» Activity
Once you find the line containing "brown square: (408, 520)", set down exactly that line and every one after it through the end of the listing below, with both ends included and any pictures omitted.

» Records for processing
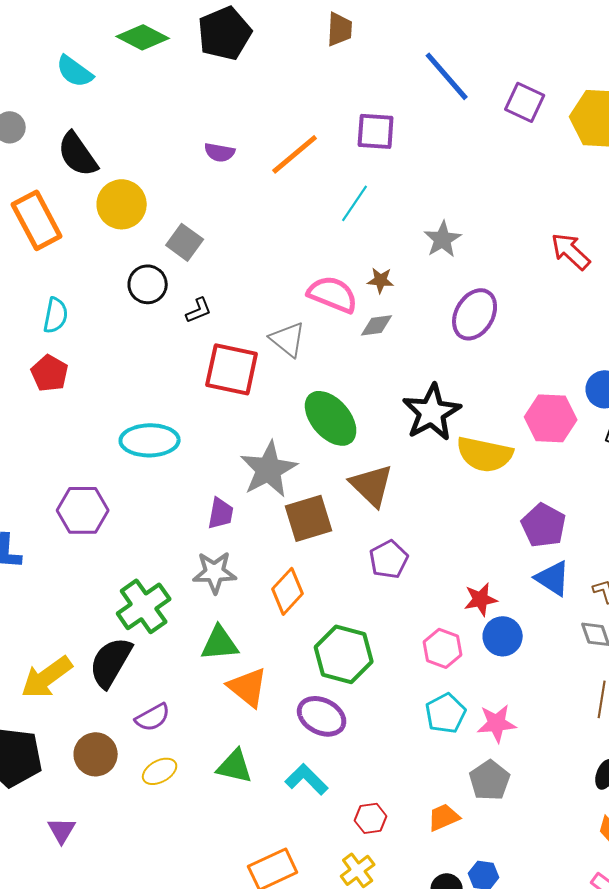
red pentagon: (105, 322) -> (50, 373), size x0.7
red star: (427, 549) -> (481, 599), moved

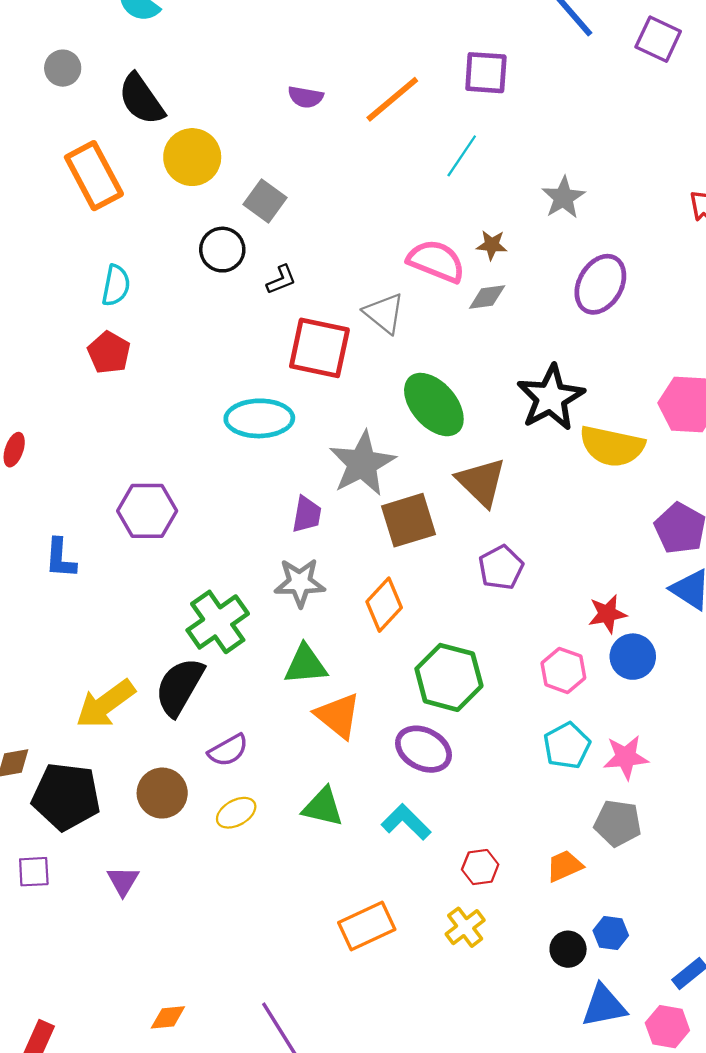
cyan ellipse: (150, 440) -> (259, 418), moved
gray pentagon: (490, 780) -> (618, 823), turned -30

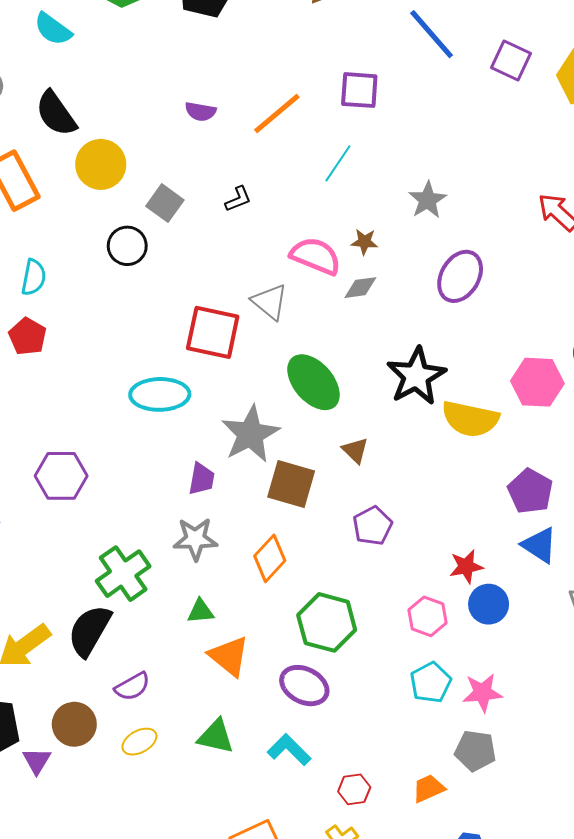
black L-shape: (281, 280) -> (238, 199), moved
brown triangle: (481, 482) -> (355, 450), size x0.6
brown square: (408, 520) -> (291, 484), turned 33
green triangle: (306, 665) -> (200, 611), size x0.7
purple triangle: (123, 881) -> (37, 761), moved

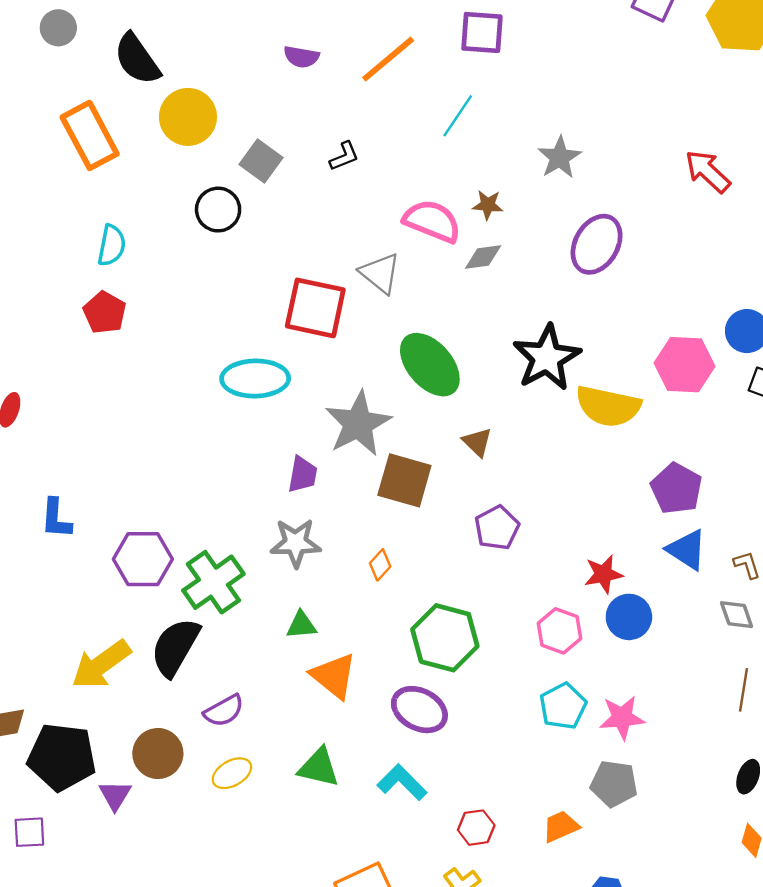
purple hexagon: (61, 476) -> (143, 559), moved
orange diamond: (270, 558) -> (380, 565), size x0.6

» Output for this exercise
brown square: (408, 520) -> (291, 484), turned 33
green triangle: (306, 665) -> (200, 611), size x0.7
purple triangle: (123, 881) -> (37, 761), moved

purple hexagon: (61, 476) -> (143, 559), moved
orange diamond: (270, 558) -> (380, 565), size x0.6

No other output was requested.